## Information shown
*****
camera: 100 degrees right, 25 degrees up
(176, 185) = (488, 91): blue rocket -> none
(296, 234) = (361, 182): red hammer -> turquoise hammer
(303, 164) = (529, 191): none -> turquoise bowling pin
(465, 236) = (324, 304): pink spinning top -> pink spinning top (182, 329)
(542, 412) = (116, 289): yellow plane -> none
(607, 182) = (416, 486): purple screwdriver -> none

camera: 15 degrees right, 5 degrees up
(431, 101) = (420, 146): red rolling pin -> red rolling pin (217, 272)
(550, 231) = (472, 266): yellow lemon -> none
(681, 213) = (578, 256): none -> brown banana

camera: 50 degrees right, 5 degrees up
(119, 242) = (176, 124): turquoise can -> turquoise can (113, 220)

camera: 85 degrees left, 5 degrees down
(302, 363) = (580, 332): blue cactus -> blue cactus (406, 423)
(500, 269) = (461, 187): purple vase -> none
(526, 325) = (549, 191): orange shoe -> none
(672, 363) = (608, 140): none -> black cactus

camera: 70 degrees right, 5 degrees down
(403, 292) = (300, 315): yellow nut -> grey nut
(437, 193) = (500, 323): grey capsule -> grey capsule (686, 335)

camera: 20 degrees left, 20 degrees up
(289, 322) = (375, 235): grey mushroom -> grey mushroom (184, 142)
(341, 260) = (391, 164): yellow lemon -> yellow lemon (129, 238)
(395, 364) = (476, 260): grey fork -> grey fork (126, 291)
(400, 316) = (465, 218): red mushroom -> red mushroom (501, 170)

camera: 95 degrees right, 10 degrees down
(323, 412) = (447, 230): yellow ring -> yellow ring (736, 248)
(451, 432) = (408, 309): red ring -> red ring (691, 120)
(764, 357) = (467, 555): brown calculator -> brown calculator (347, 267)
*****
## Exercise
Please copy out every line shown above, exactly.

## Task output
camera: 100 degrees right, 25 degrees up
(176, 185) = (488, 91): blue rocket -> none
(296, 234) = (361, 182): red hammer -> turquoise hammer
(303, 164) = (529, 191): none -> turquoise bowling pin
(465, 236) = (324, 304): pink spinning top -> pink spinning top (182, 329)
(542, 412) = (116, 289): yellow plane -> none
(607, 182) = (416, 486): purple screwdriver -> none

camera: 15 degrees right, 5 degrees up
(431, 101) = (420, 146): red rolling pin -> red rolling pin (217, 272)
(550, 231) = (472, 266): yellow lemon -> none
(681, 213) = (578, 256): none -> brown banana

camera: 50 degrees right, 5 degrees up
(119, 242) = (176, 124): turquoise can -> turquoise can (113, 220)

camera: 85 degrees left, 5 degrees down
(302, 363) = (580, 332): blue cactus -> blue cactus (406, 423)
(500, 269) = (461, 187): purple vase -> none
(526, 325) = (549, 191): orange shoe -> none
(672, 363) = (608, 140): none -> black cactus

camera: 70 degrees right, 5 degrees down
(403, 292) = (300, 315): yellow nut -> grey nut
(437, 193) = (500, 323): grey capsule -> grey capsule (686, 335)

camera: 20 degrees left, 20 degrees up
(289, 322) = (375, 235): grey mushroom -> grey mushroom (184, 142)
(341, 260) = (391, 164): yellow lemon -> yellow lemon (129, 238)
(395, 364) = (476, 260): grey fork -> grey fork (126, 291)
(400, 316) = (465, 218): red mushroom -> red mushroom (501, 170)

camera: 95 degrees right, 10 degrees down
(323, 412) = (447, 230): yellow ring -> yellow ring (736, 248)
(451, 432) = (408, 309): red ring -> red ring (691, 120)
(764, 357) = (467, 555): brown calculator -> brown calculator (347, 267)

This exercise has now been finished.